* _Work instructions_
Look through the material below. Copy each line that contains the string "down".

↓

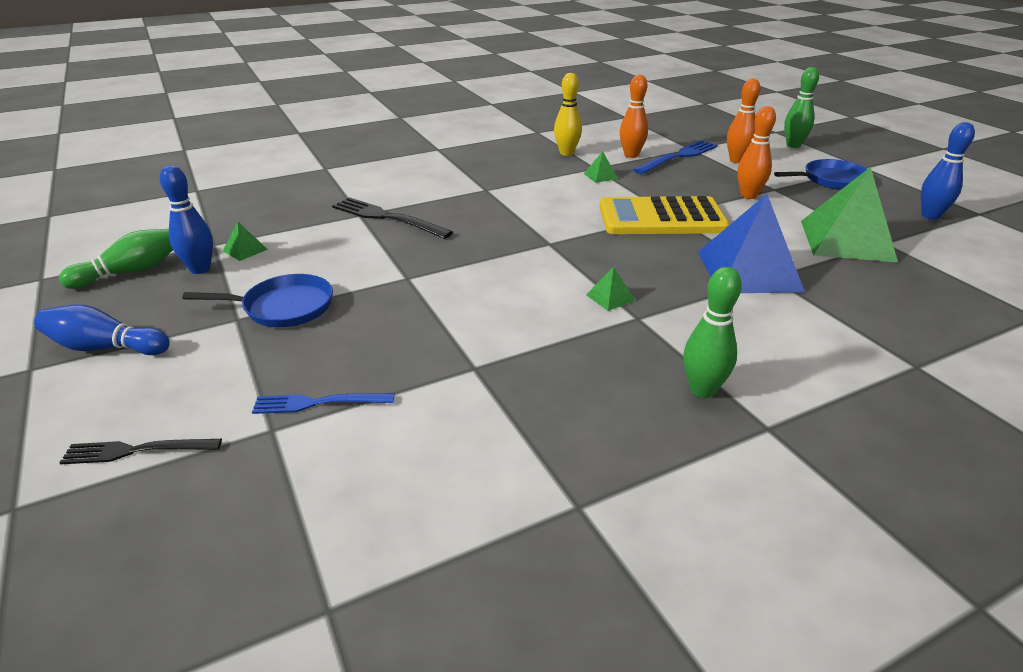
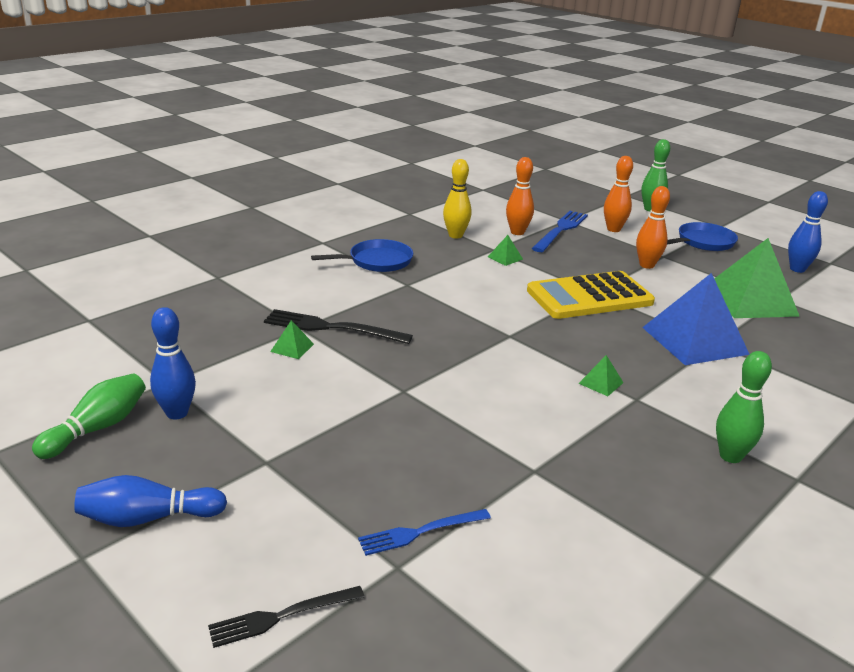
camera: 20 degrees left, 5 degrees down
(245, 250) = (208, 384): green pyramid -> green pyramid (292, 348)
(284, 307) = (305, 441): blue pan -> blue pan (377, 261)

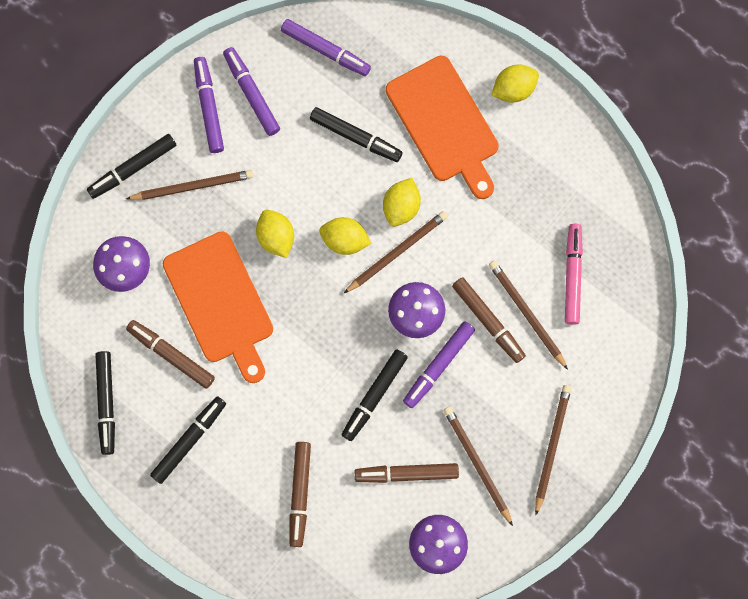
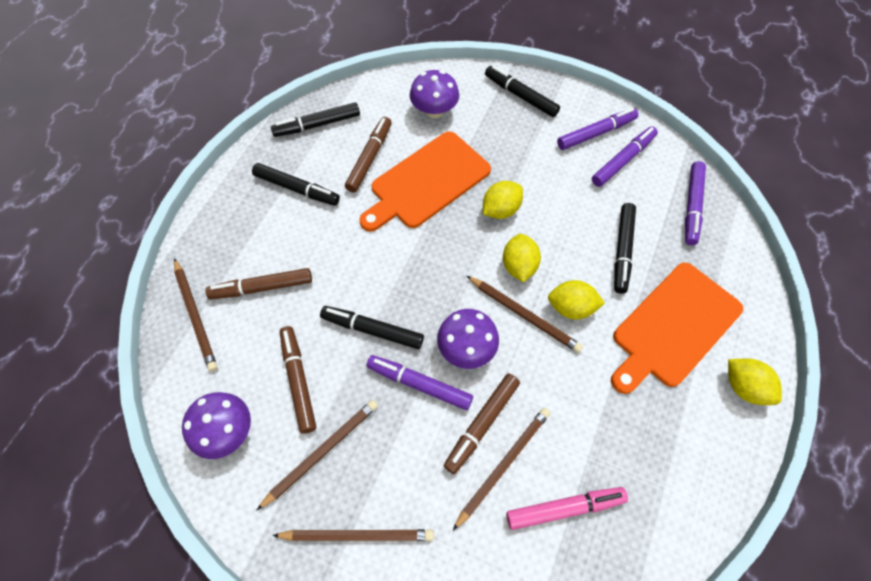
camera: 75 degrees right, 15 degrees down
(193, 186) = (522, 138): brown pencil -> brown pencil (196, 316)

↑

* _Written solution_
camera: 20 degrees left, 5 degrees down
camera: 75 degrees right, 15 degrees down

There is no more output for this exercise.